Beginning with the line containing "black brick K2:K3" and ending at the last line of the data, set down every line exactly, leaving out all pictures.
** Data provided follows **
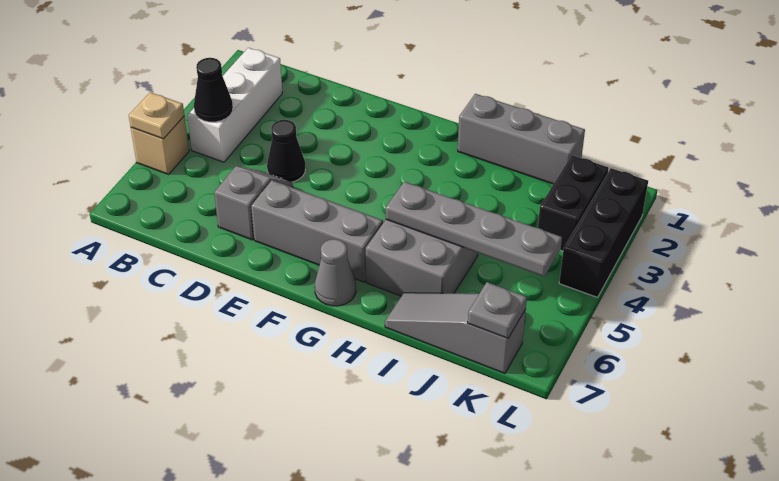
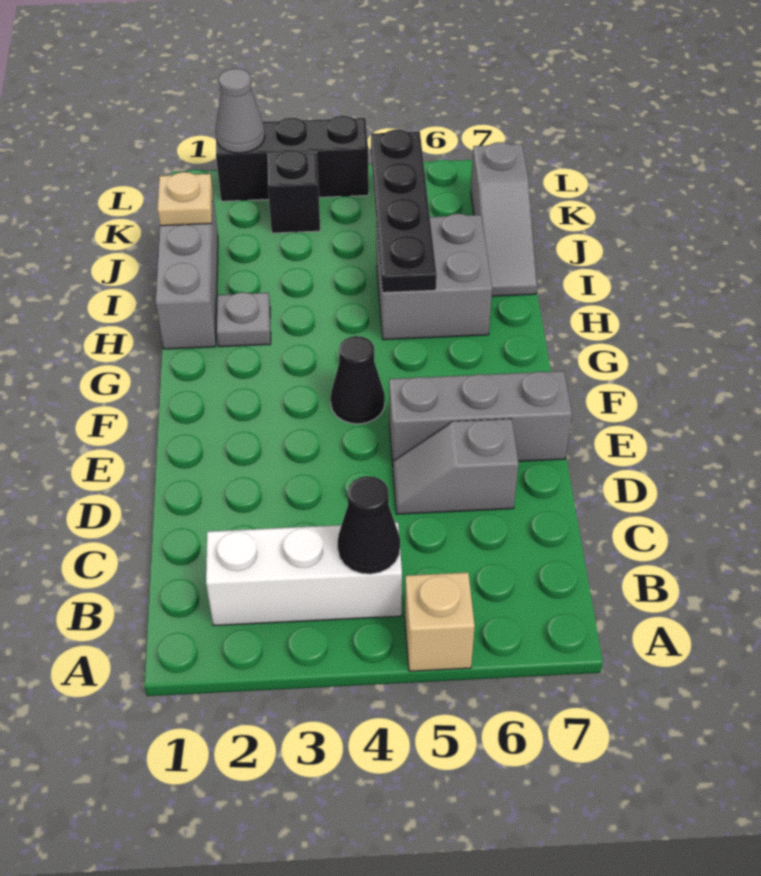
tan plate A5 level 2 -> tan plate J1 level 2
black cone D4 level 1 -> black cone F4 level 1
grey brick E6:G6 level 1 -> grey brick E5:E7 level 1
grey cone G7 level 1 -> grey cone L2 level 2
grey plate H5:K5 level 2 -> black plate H5:K5 level 2
black brick K2:K3 level 1 -> black brick K3 level 1
grey plate K7 level 2 -> grey plate H2 level 1

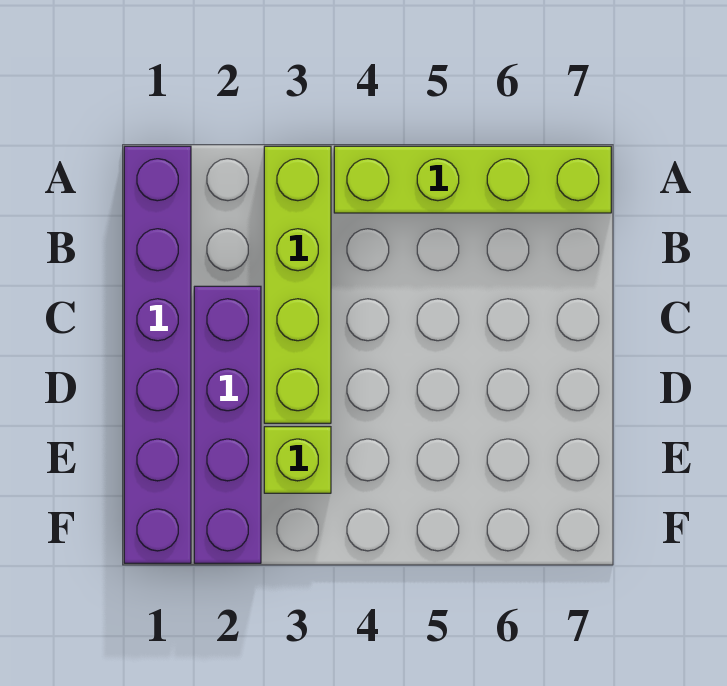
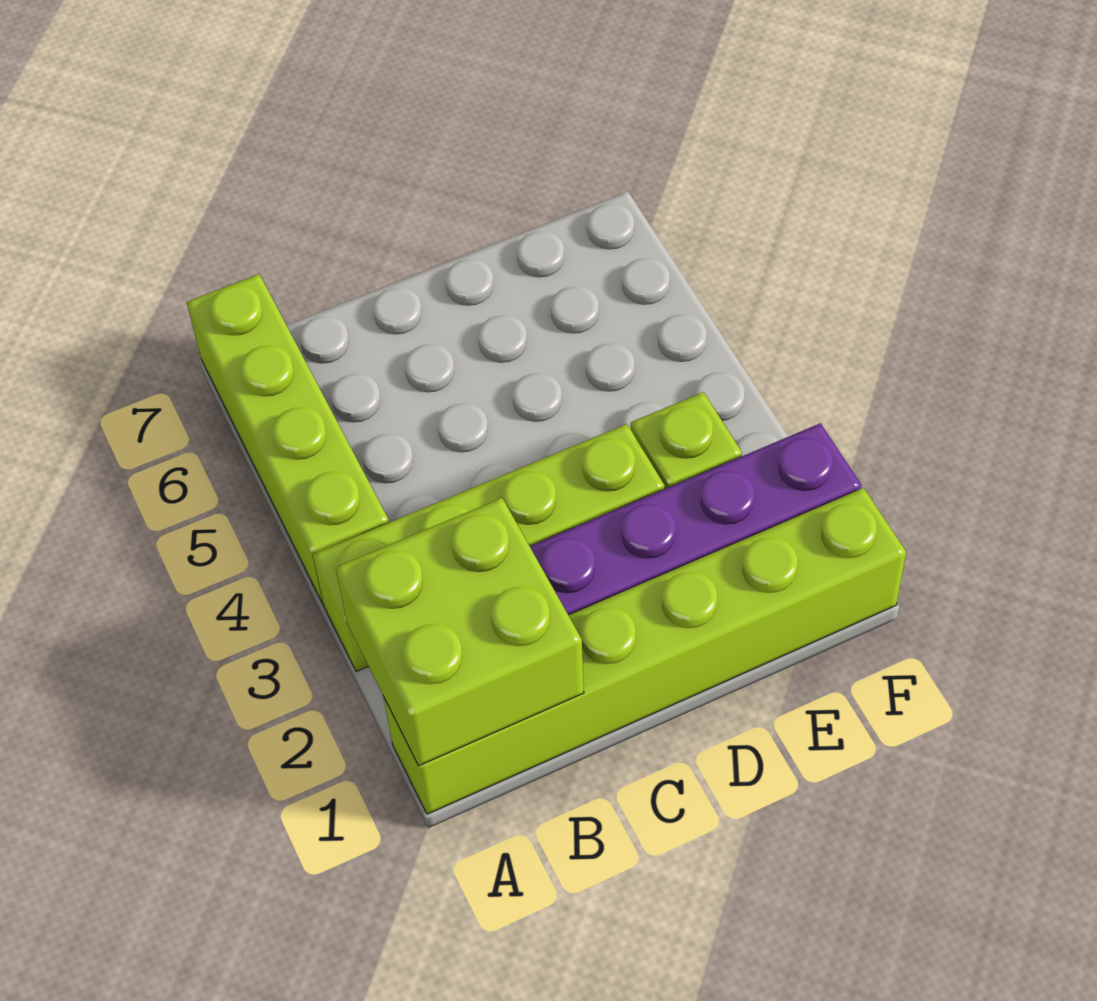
purple brick A1:F1 level 1 -> lime brick A1:F1 level 1
none -> lime brick A1:B2 level 2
** End of Data provided **
=== Answer for this exercise ===
black brick K2:K3 level 1 -> black brick K3 level 1
grey plate K7 level 2 -> grey plate H2 level 1

purple brick A1:F1 level 1 -> lime brick A1:F1 level 1
none -> lime brick A1:B2 level 2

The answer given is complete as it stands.